THE PROBLEM :: Every record below needs to be retyped exactly as it appears.

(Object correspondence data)
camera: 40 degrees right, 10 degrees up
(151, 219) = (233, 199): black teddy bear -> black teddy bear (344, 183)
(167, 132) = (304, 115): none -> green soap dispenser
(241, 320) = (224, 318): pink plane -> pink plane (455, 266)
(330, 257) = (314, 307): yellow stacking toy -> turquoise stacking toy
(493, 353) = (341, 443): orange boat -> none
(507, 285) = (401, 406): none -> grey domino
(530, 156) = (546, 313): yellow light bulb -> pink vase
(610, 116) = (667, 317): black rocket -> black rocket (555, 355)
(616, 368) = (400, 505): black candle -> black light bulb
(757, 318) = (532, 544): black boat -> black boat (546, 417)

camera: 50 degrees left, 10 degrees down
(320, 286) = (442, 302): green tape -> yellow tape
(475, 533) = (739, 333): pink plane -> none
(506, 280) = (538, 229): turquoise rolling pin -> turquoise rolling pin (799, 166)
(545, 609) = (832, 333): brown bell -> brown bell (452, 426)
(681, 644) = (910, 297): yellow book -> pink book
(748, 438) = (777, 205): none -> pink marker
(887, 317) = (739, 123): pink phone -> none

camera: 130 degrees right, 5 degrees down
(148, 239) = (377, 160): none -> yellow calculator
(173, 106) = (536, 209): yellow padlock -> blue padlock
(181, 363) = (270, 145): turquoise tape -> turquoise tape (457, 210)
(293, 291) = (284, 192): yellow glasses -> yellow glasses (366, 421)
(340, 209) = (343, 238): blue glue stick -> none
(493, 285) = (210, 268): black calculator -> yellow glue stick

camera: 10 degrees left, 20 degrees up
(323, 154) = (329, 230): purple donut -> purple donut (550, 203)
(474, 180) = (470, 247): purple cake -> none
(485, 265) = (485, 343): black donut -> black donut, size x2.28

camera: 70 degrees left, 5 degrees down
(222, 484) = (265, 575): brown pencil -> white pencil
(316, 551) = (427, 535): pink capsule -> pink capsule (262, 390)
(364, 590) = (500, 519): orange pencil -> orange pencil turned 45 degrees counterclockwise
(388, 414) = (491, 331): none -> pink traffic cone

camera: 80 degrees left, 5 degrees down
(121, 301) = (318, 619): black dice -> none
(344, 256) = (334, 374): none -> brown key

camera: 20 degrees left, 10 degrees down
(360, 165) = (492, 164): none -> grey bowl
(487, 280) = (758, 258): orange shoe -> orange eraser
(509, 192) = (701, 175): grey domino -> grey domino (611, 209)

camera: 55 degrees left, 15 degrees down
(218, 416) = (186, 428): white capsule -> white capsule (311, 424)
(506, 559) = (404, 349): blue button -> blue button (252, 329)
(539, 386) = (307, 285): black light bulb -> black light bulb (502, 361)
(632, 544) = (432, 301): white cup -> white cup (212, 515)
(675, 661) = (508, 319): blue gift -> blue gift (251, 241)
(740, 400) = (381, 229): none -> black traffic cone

EXPECTED ANSWER ::
camera: 40 degrees right, 10 degrees up
(151, 219) = (233, 199): black teddy bear -> black teddy bear (344, 183)
(167, 132) = (304, 115): none -> green soap dispenser
(241, 320) = (224, 318): pink plane -> pink plane (455, 266)
(330, 257) = (314, 307): yellow stacking toy -> turquoise stacking toy
(493, 353) = (341, 443): orange boat -> none
(507, 285) = (401, 406): none -> grey domino
(530, 156) = (546, 313): yellow light bulb -> pink vase
(610, 116) = (667, 317): black rocket -> black rocket (555, 355)
(616, 368) = (400, 505): black candle -> black light bulb
(757, 318) = (532, 544): black boat -> black boat (546, 417)

camera: 50 degrees left, 10 degrees down
(320, 286) = (442, 302): green tape -> yellow tape
(475, 533) = (739, 333): pink plane -> none
(506, 280) = (538, 229): turquoise rolling pin -> turquoise rolling pin (799, 166)
(545, 609) = (832, 333): brown bell -> brown bell (452, 426)
(681, 644) = (910, 297): yellow book -> pink book
(748, 438) = (777, 205): none -> pink marker
(887, 317) = (739, 123): pink phone -> none

camera: 130 degrees right, 5 degrees down
(148, 239) = (377, 160): none -> yellow calculator
(173, 106) = (536, 209): yellow padlock -> blue padlock
(181, 363) = (270, 145): turquoise tape -> turquoise tape (457, 210)
(293, 291) = (284, 192): yellow glasses -> yellow glasses (366, 421)
(340, 209) = (343, 238): blue glue stick -> none
(493, 285) = (210, 268): black calculator -> yellow glue stick

camera: 10 degrees left, 20 degrees up
(323, 154) = (329, 230): purple donut -> purple donut (550, 203)
(474, 180) = (470, 247): purple cake -> none
(485, 265) = (485, 343): black donut -> black donut, size x2.28

camera: 70 degrees left, 5 degrees down
(222, 484) = (265, 575): brown pencil -> white pencil
(316, 551) = (427, 535): pink capsule -> pink capsule (262, 390)
(364, 590) = (500, 519): orange pencil -> orange pencil turned 45 degrees counterclockwise
(388, 414) = (491, 331): none -> pink traffic cone

camera: 80 degrees left, 5 degrees down
(121, 301) = (318, 619): black dice -> none
(344, 256) = (334, 374): none -> brown key

camera: 20 degrees left, 10 degrees down
(360, 165) = (492, 164): none -> grey bowl
(487, 280) = (758, 258): orange shoe -> orange eraser
(509, 192) = (701, 175): grey domino -> grey domino (611, 209)

camera: 55 degrees left, 15 degrees down
(218, 416) = (186, 428): white capsule -> white capsule (311, 424)
(506, 559) = (404, 349): blue button -> blue button (252, 329)
(539, 386) = (307, 285): black light bulb -> black light bulb (502, 361)
(632, 544) = (432, 301): white cup -> white cup (212, 515)
(675, 661) = (508, 319): blue gift -> blue gift (251, 241)
(740, 400) = (381, 229): none -> black traffic cone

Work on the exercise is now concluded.